## What is being asked
Where the line containing "[(135,13),(109,37),(133,62),(146,49),(158,62),(170,53),(135,13)]" appears, begin retyping; continue exactly through the final line of the data. Omit every picture.

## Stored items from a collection
★ ★ ★

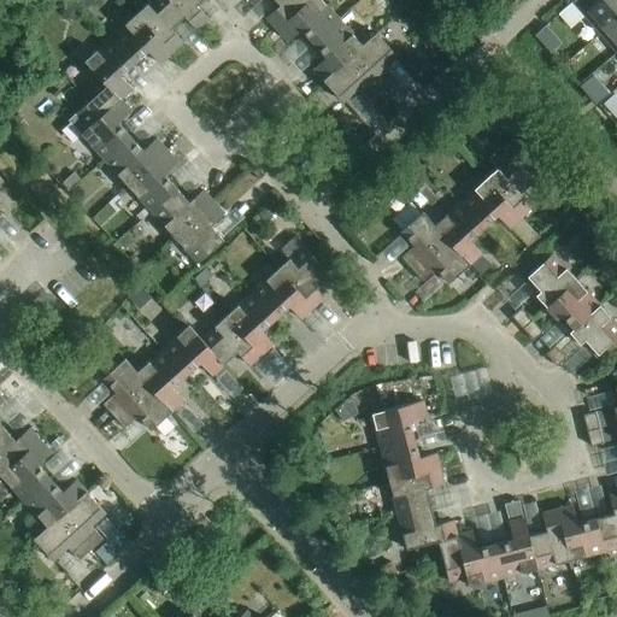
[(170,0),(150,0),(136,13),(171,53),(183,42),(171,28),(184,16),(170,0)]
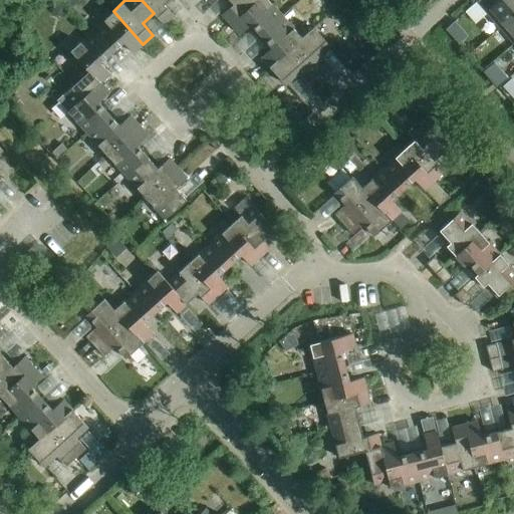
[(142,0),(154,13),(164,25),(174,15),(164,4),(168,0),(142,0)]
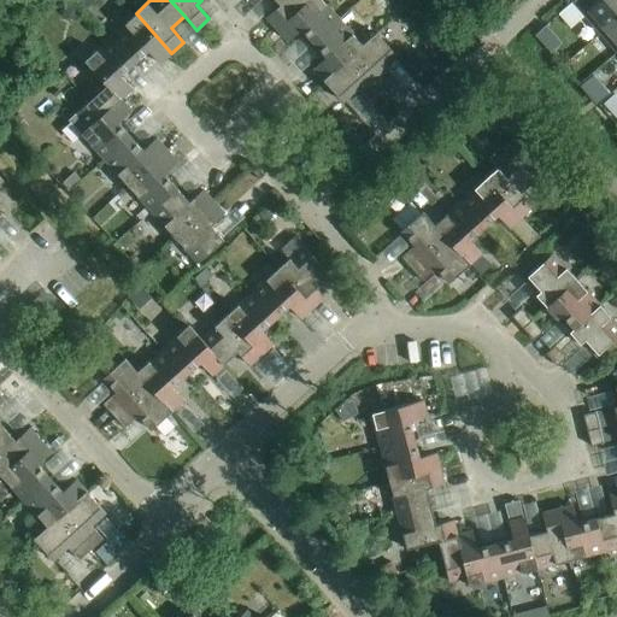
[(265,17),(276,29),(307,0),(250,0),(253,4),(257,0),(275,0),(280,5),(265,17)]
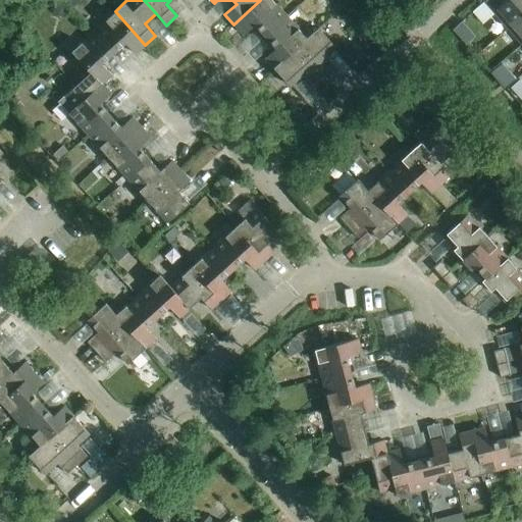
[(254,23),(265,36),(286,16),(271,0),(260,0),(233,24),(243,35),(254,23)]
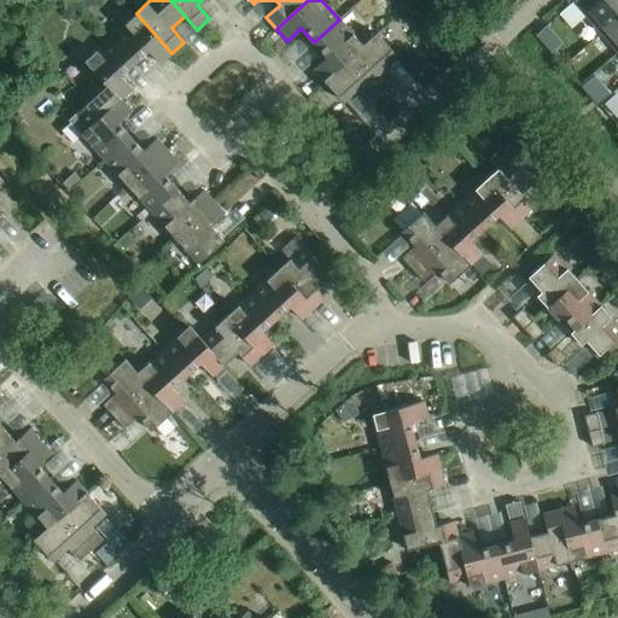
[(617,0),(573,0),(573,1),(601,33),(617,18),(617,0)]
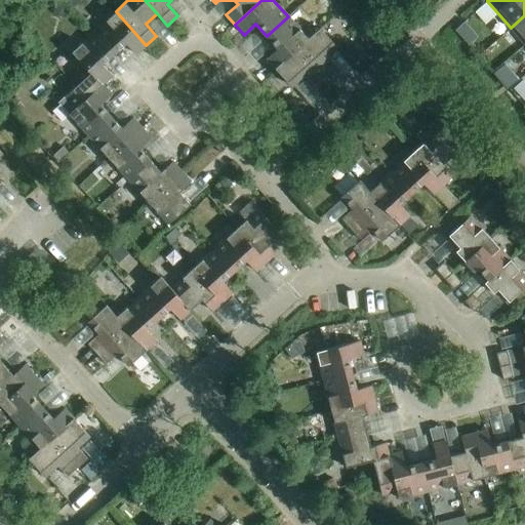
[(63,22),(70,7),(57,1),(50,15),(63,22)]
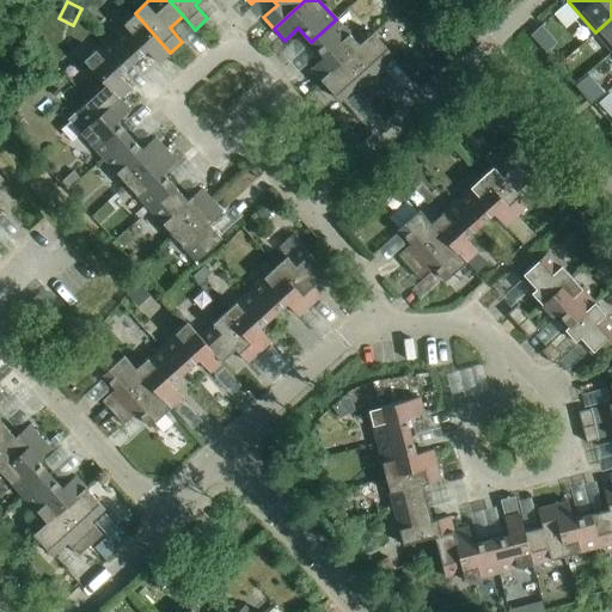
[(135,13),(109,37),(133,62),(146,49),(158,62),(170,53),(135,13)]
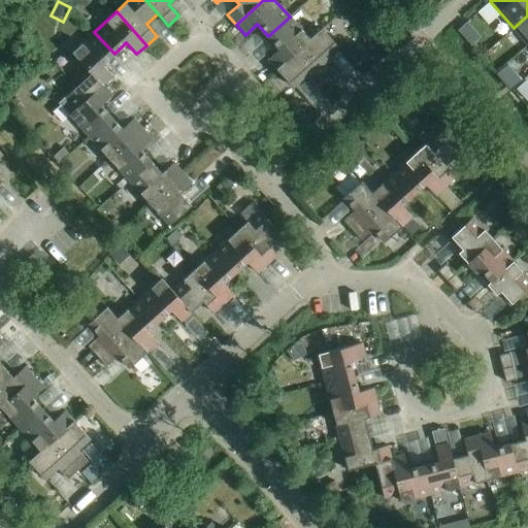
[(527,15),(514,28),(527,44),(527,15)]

★ ★ ★

## Written solution
[(135,13),(109,37),(133,62),(146,49),(158,62),(170,53),(135,13)]
[(527,15),(514,28),(527,44),(527,15)]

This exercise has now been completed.